REQUIRED ACTION
Could you return every line of the records below that contains the word "camera"?

Start of TASK MATERIAL

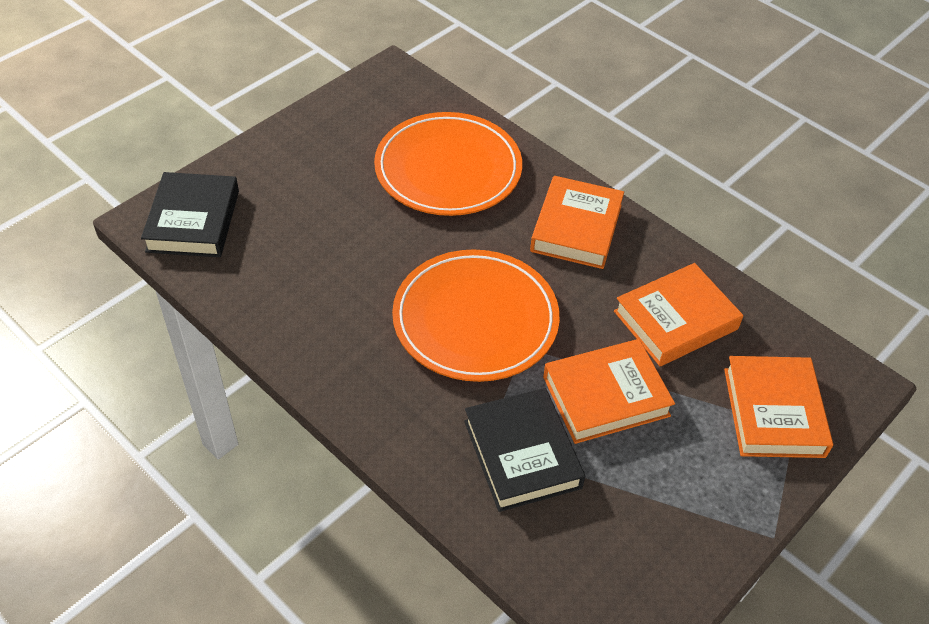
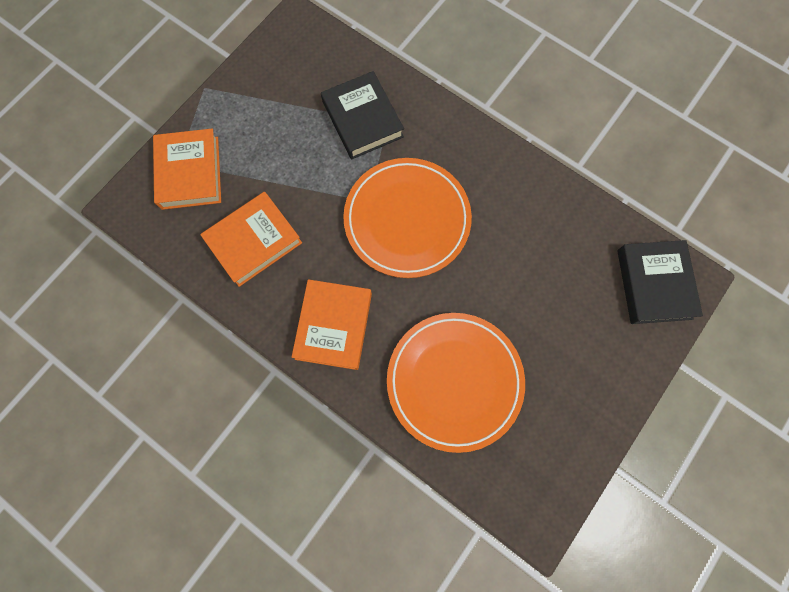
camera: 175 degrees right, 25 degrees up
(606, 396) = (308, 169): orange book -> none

End of TASK MATERIAL
Start of TASK MATERIAL

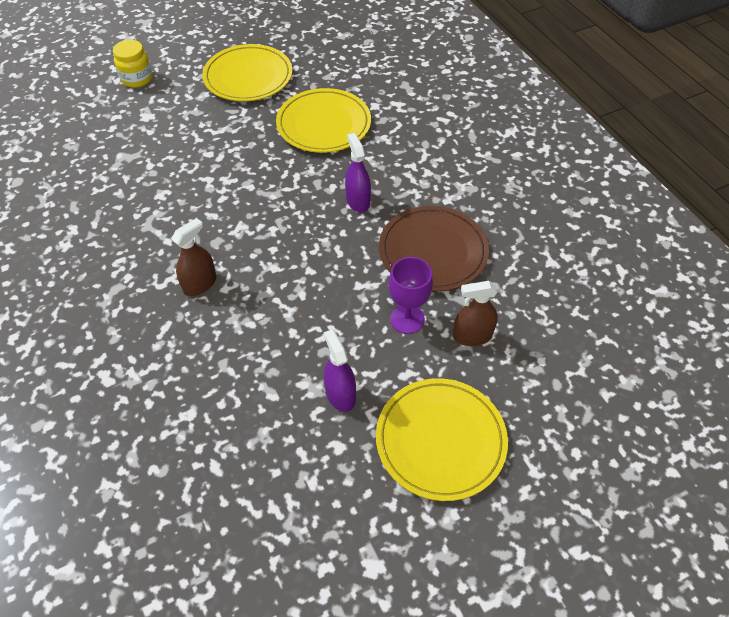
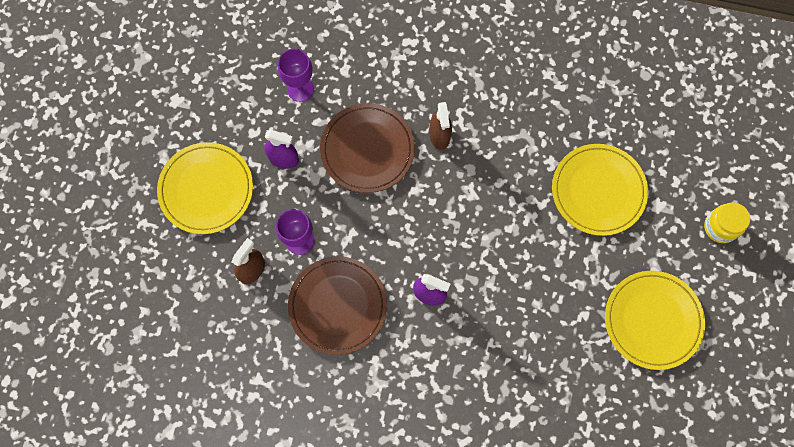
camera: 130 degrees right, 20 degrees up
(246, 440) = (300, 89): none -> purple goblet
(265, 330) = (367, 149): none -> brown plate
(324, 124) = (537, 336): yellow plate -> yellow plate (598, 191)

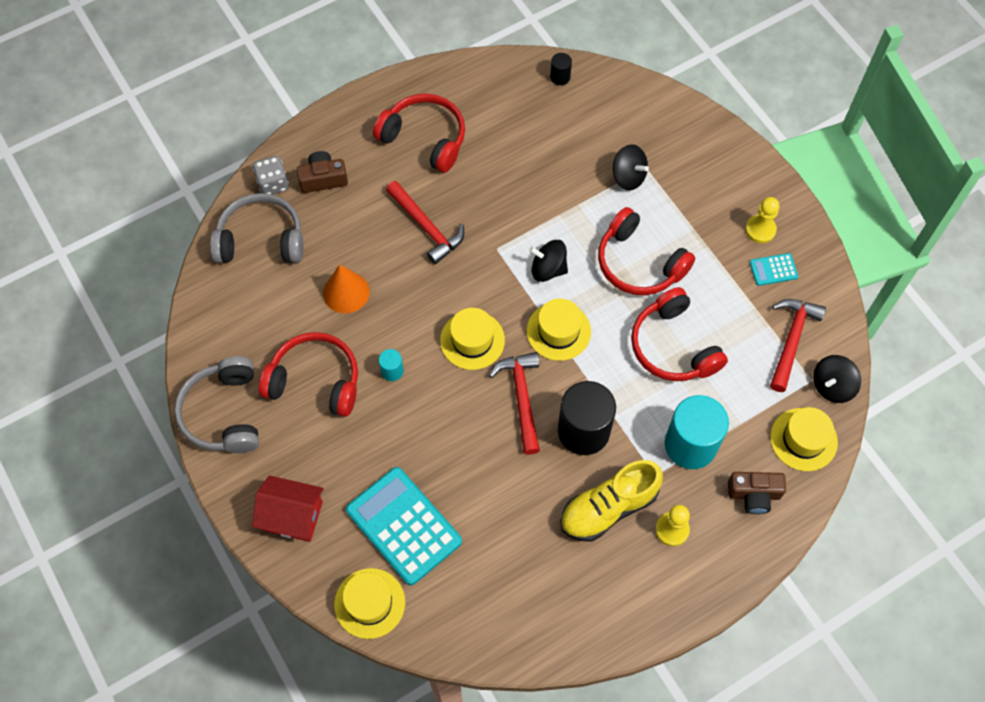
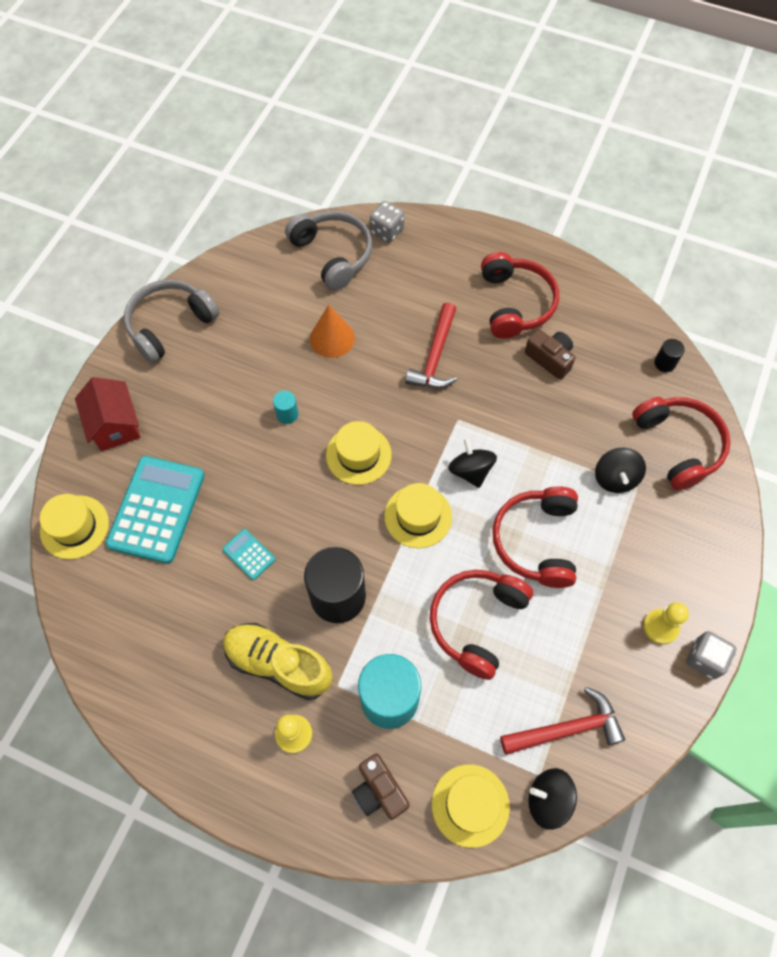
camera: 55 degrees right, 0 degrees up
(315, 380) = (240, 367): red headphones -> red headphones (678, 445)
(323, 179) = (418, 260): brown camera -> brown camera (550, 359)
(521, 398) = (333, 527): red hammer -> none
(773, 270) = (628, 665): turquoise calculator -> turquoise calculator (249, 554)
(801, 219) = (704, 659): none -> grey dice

End of TASK MATERIAL

RESPONSE AREA
camera: 175 degrees right, 25 degrees up
camera: 130 degrees right, 20 degrees up
camera: 55 degrees right, 0 degrees up
(323, 179) = (418, 260): brown camera -> brown camera (550, 359)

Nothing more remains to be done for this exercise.